- EXERCISE DATA
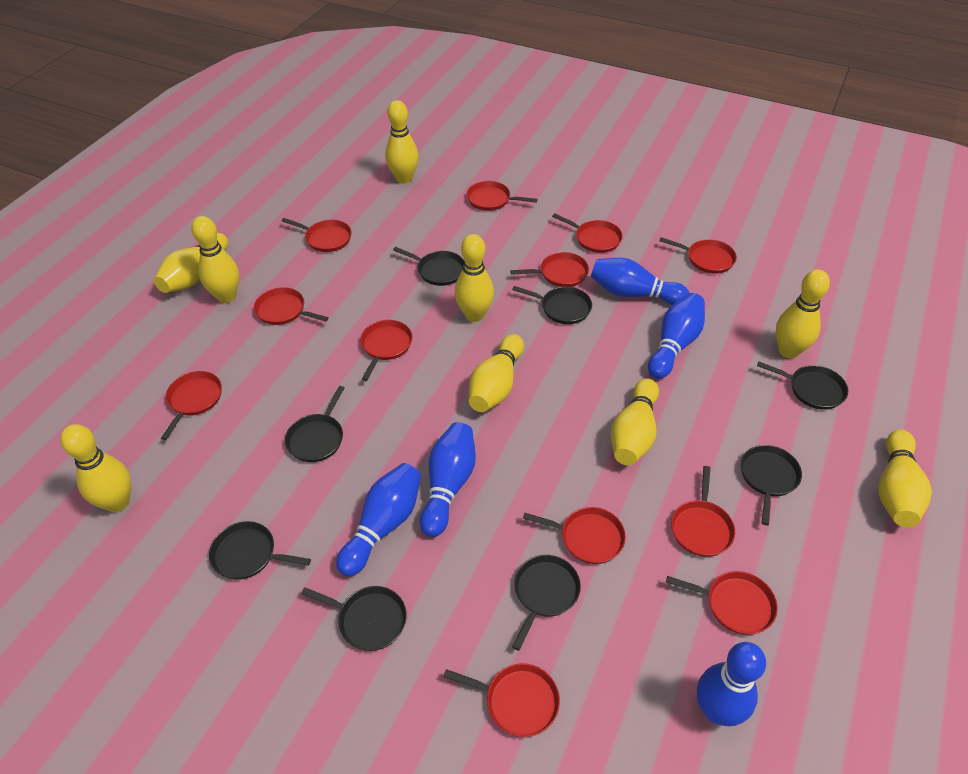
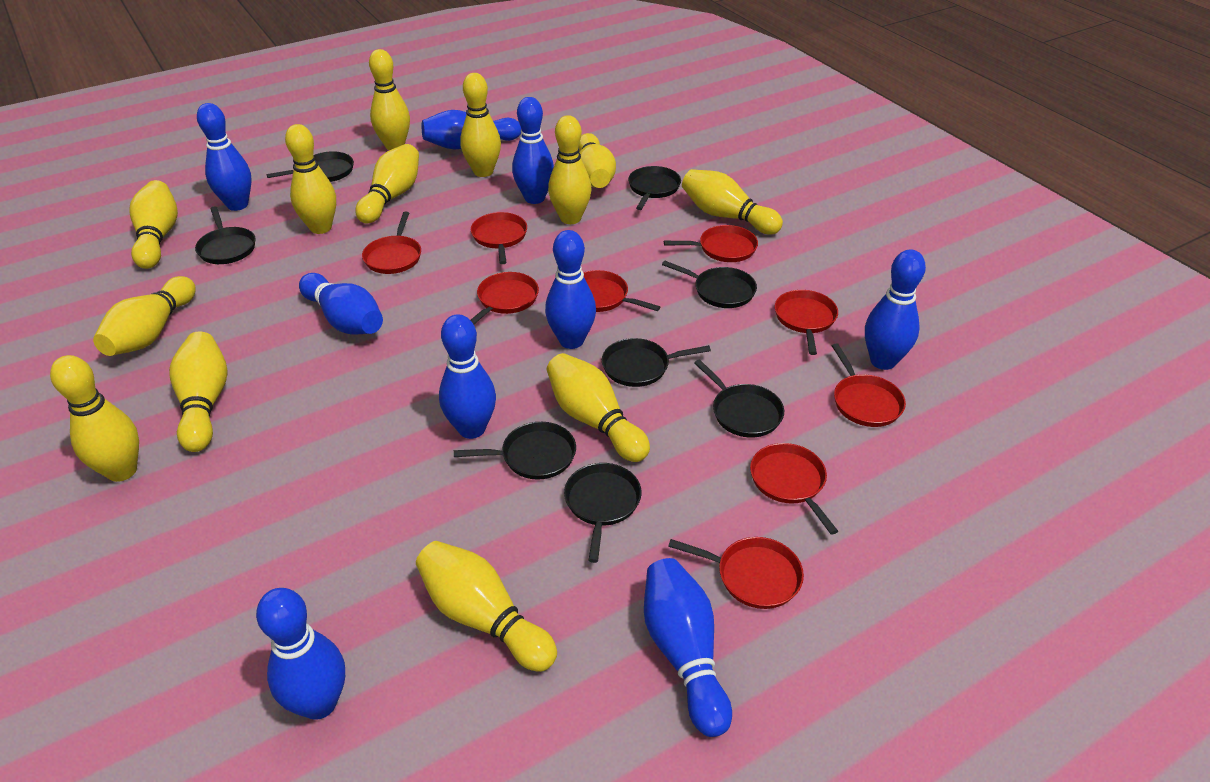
blue bowling pin: 5 -> 9
red pan: 12 -> 9
yellow bowling pin: 9 -> 13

- TASK GOAL
What you return should be the whole listing, word for word, without its pictures.

- FINAL ANSWER
blue bowling pin: 5 -> 9
red pan: 12 -> 9
yellow bowling pin: 9 -> 13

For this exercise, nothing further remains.